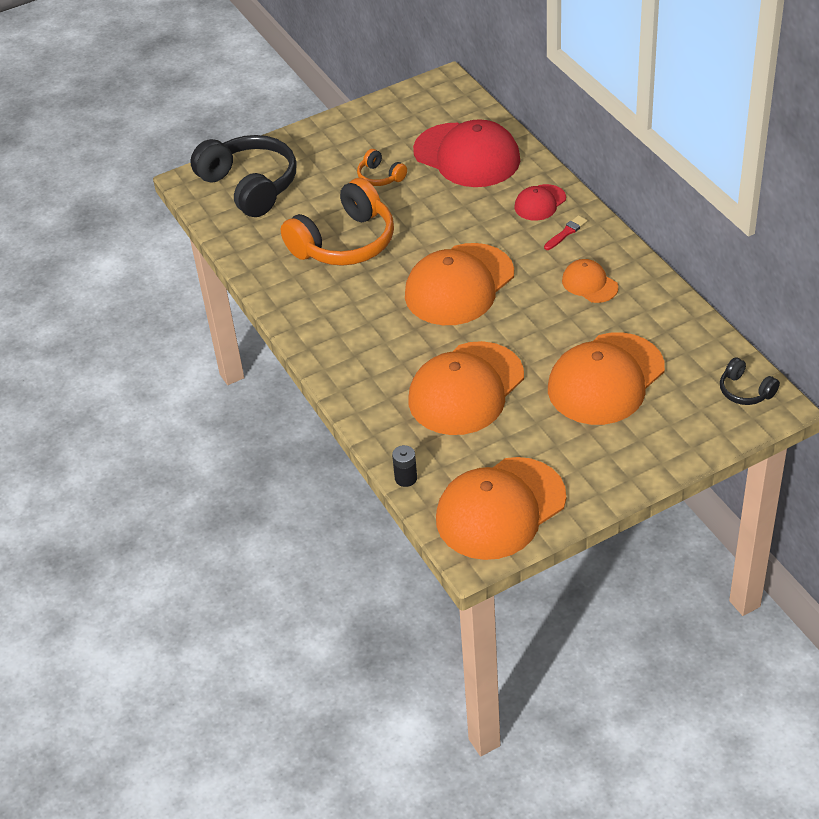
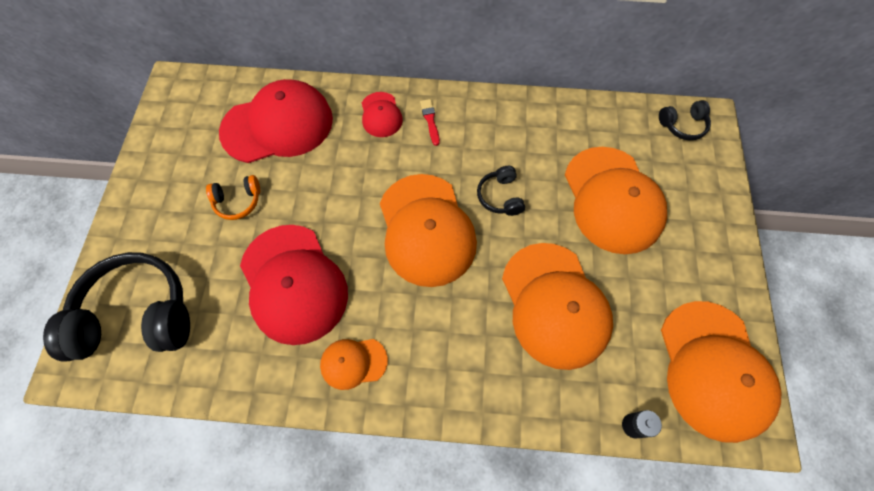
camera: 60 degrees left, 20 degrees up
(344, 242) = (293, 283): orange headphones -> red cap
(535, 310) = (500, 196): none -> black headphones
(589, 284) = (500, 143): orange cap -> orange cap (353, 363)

┄┄┄┄┄┄┄┄┄┄┄┄┄┄┄┄┄┄┄┄

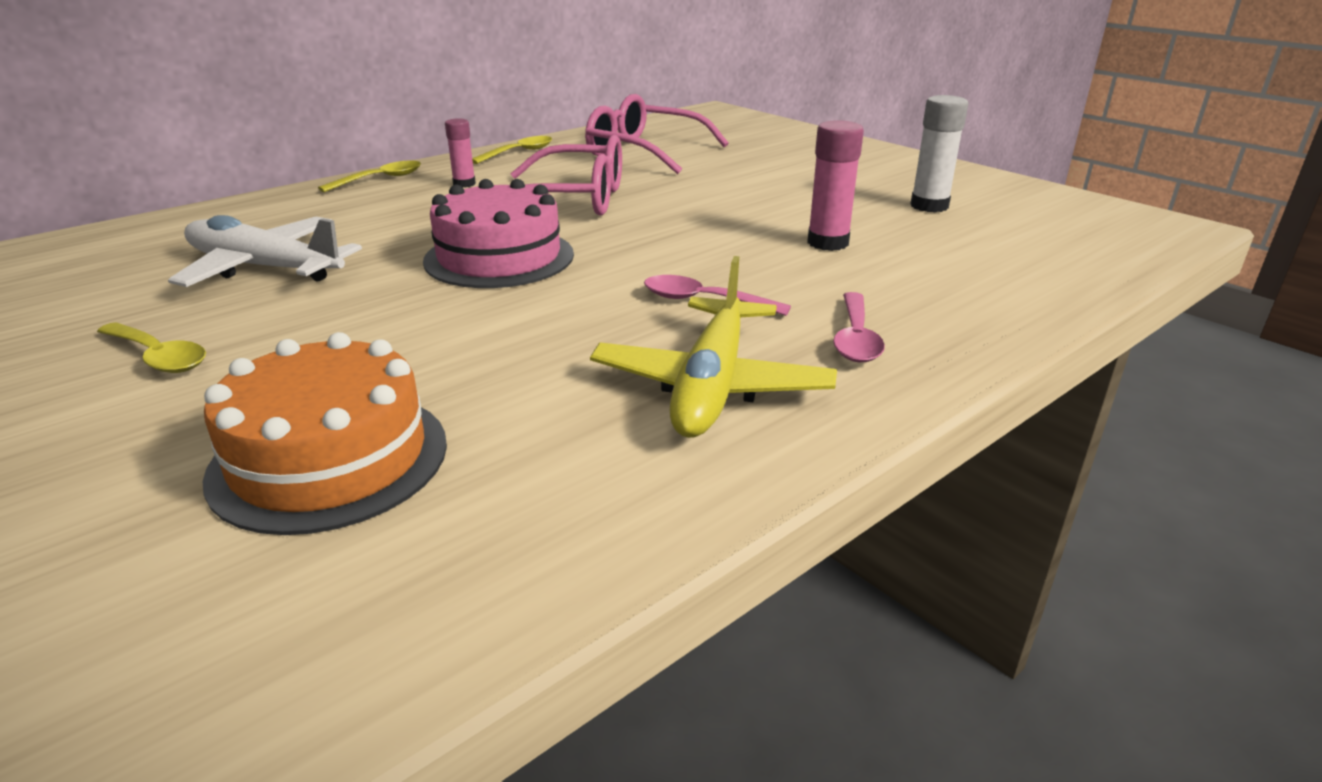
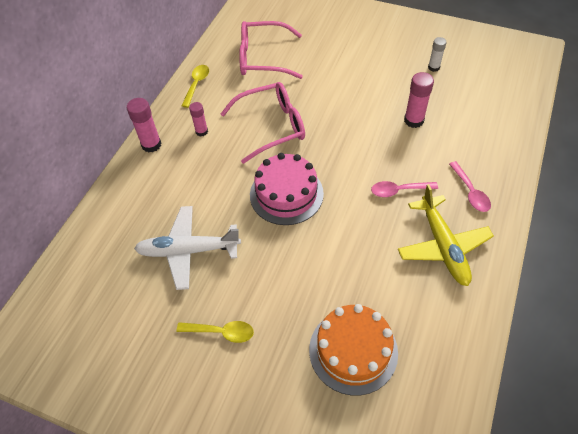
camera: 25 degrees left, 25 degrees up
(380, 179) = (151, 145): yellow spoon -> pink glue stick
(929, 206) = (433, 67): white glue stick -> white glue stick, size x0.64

┄┄┄┄┄┄┄┄┄┄┄┄┄┄┄┄┄┄┄┄

### What is needed
For the material above, reproduce exactly the lines from the line with "(535, 310) = (500, 196): none" to the line with "(589, 284) = (500, 143): orange", inclusive, and exclude all others.

### Task response
(535, 310) = (500, 196): none -> black headphones
(589, 284) = (500, 143): orange cap -> orange cap (353, 363)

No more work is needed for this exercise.